--- Task brief ---
Search the entries below for the string "plus" and copy the lines that hold it.

Items from a data source:
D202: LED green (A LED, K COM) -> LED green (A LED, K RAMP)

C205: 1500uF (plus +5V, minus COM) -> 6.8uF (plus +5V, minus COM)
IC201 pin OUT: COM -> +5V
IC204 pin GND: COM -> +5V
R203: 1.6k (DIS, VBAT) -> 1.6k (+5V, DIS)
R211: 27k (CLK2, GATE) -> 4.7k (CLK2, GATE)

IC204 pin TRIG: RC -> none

...

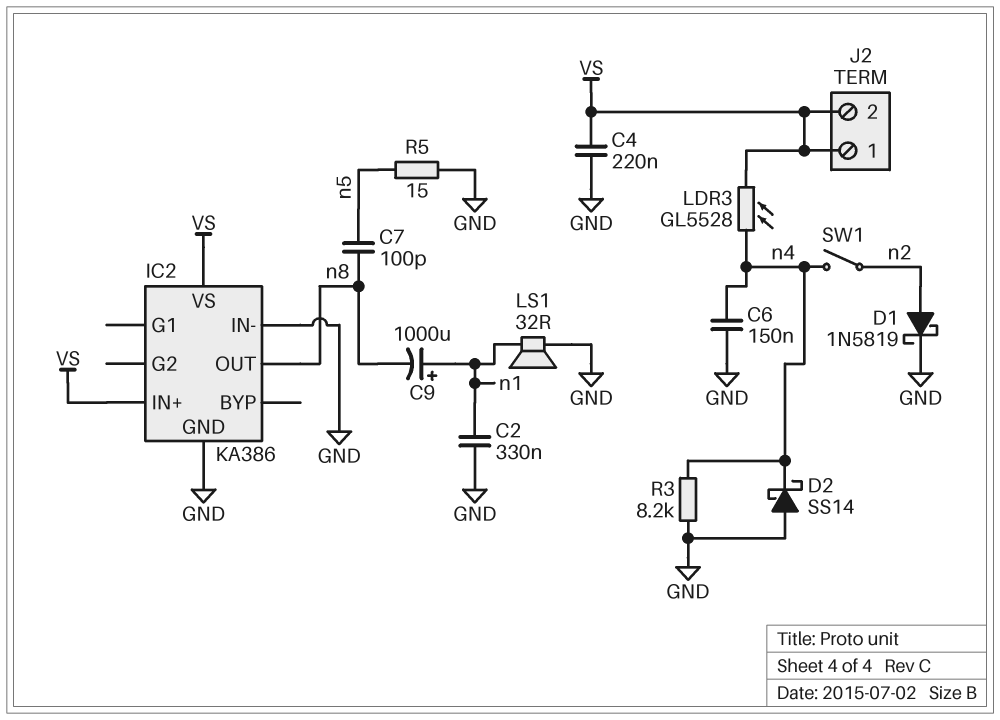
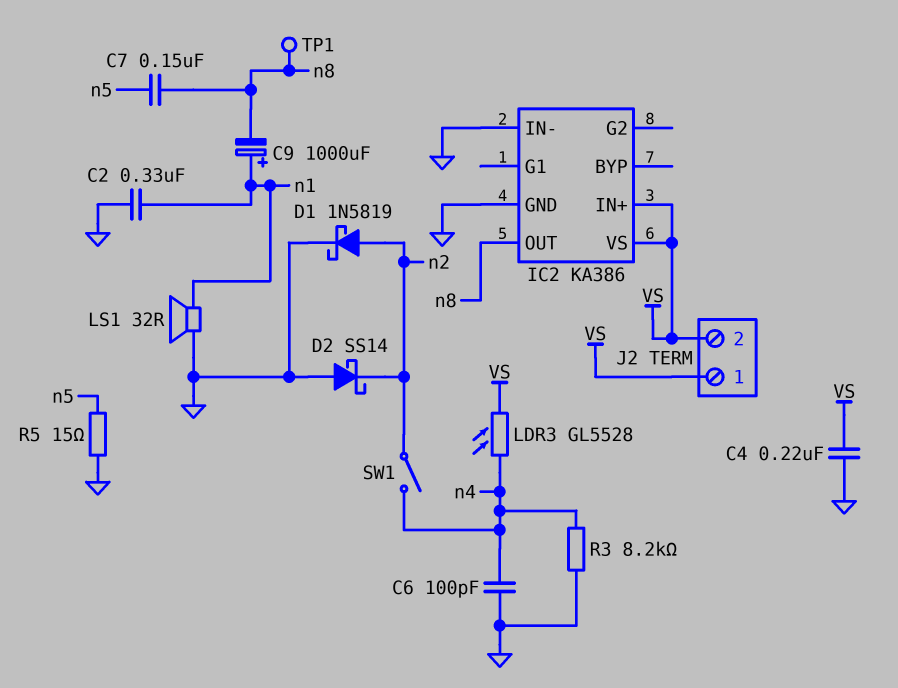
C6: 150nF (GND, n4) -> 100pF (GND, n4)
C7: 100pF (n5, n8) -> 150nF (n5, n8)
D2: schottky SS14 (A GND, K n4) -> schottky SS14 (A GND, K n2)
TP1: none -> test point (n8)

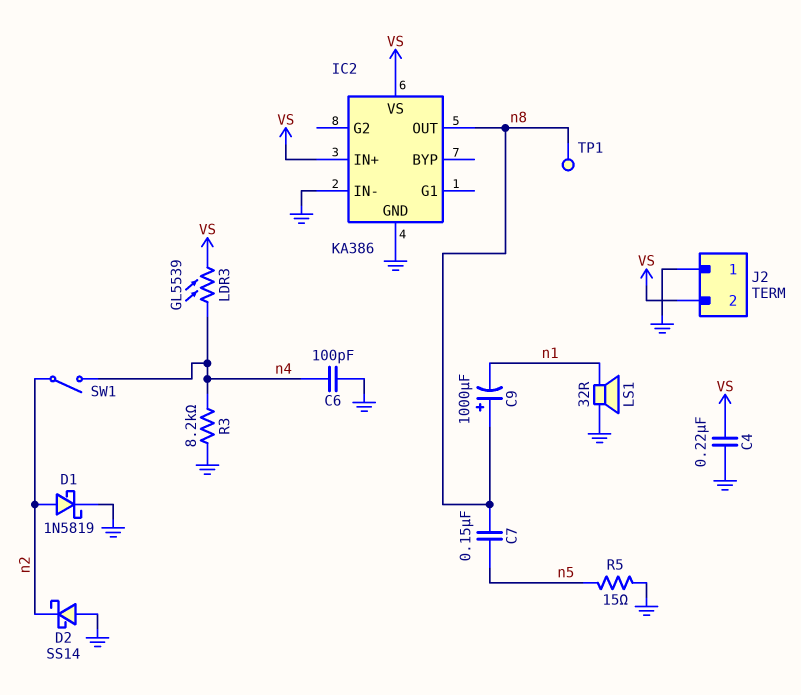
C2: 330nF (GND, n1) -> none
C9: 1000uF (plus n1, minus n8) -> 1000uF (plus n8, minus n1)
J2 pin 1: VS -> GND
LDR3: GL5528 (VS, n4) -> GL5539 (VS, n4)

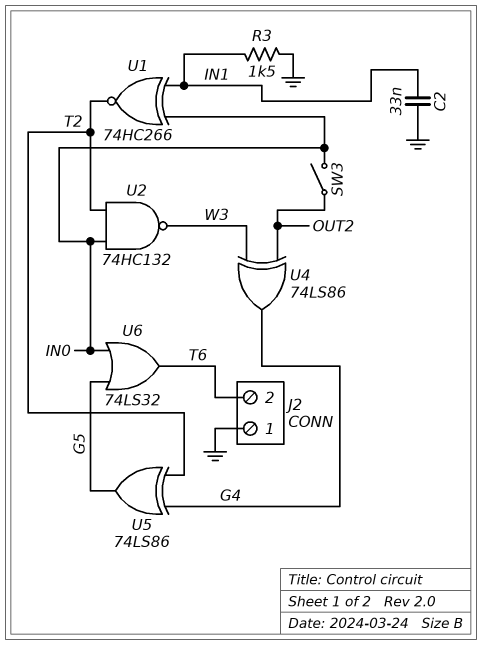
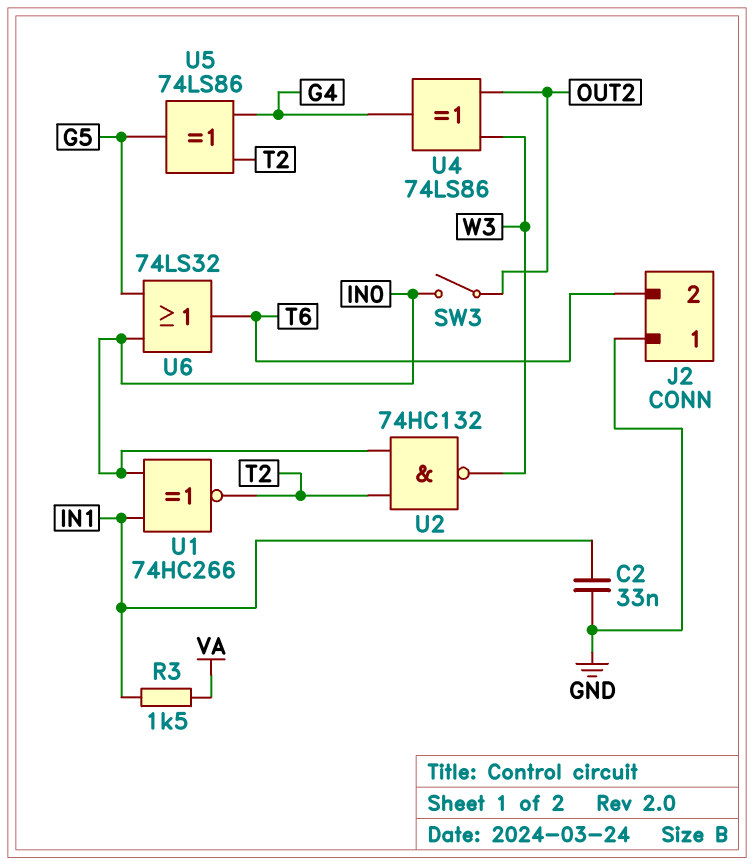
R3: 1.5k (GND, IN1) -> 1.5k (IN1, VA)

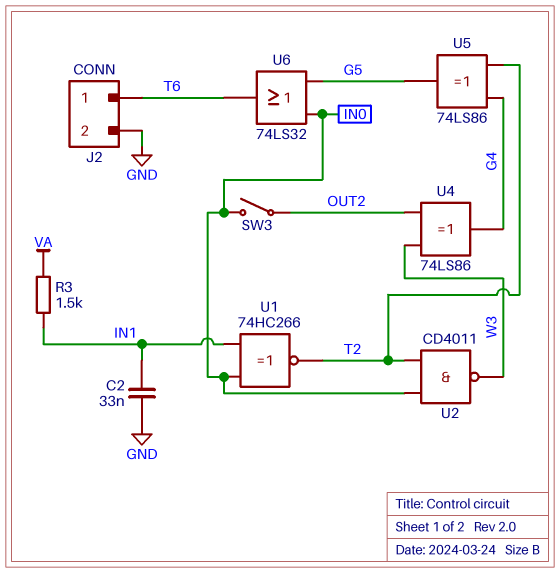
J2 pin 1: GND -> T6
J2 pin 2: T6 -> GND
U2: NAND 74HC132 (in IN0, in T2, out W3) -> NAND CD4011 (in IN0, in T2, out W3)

--- Answer to this problem ---
C205: 1500uF (plus +5V, minus COM) -> 6.8uF (plus +5V, minus COM)
C9: 1000uF (plus n1, minus n8) -> 1000uF (plus n8, minus n1)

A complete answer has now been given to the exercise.